◆ **What is being asked**:
Each line from the one containing "orange screwdriver [139,119,189,152]" through the final line below must be reproduced exactly, and no others.
[Source records — start]
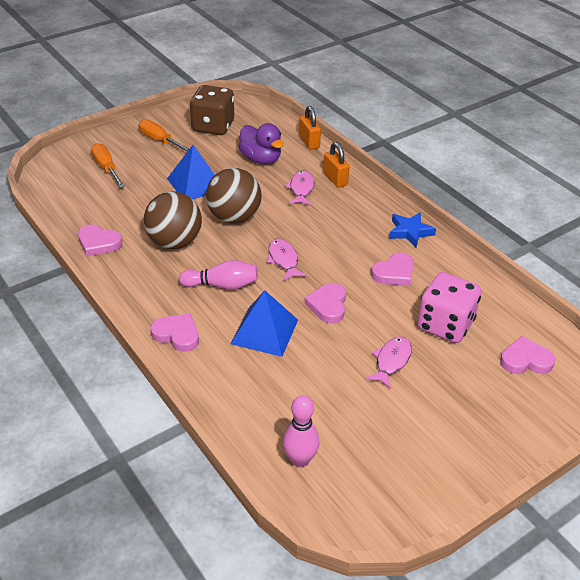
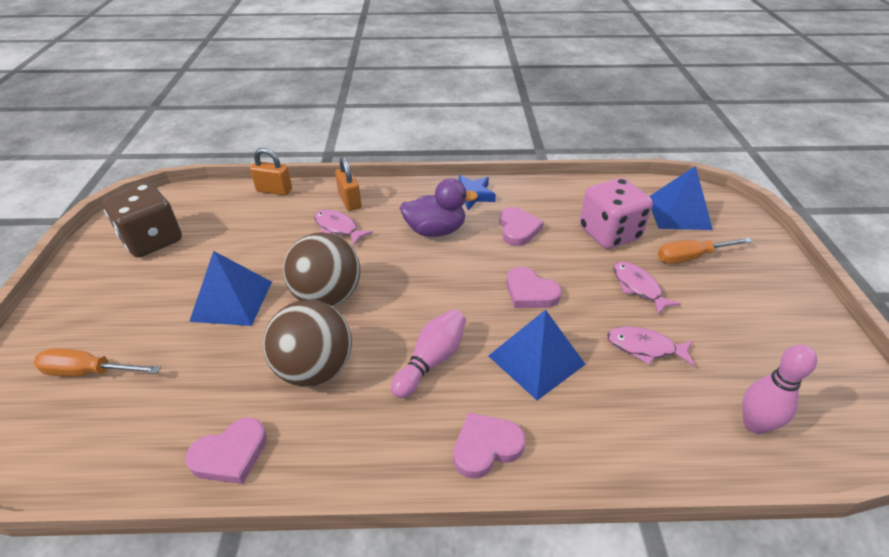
camera: 55 degrees left, 0 degrees up
orange screwdriver [139,119,189,152] -> orange screwdriver moved to [658,238,753,264]
purple duck [238,123,284,164] -> purple duck moved to [400,178,478,237]
pink fish [267,239,306,281] -> pink fish moved to [607,326,695,366]
orange padlock [323,142,350,188] -> orange padlock turned 60 degrees clockwise [335,157,361,211]
pink heart [500,336,555,374] -> blue pyramid [649,166,713,230]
[Source records — finish]
◆ **Output below**:
orange screwdriver [139,119,189,152] -> orange screwdriver moved to [658,238,753,264]
purple duck [238,123,284,164] -> purple duck moved to [400,178,478,237]
pink fish [267,239,306,281] -> pink fish moved to [607,326,695,366]
orange padlock [323,142,350,188] -> orange padlock turned 60 degrees clockwise [335,157,361,211]
pink heart [500,336,555,374] -> blue pyramid [649,166,713,230]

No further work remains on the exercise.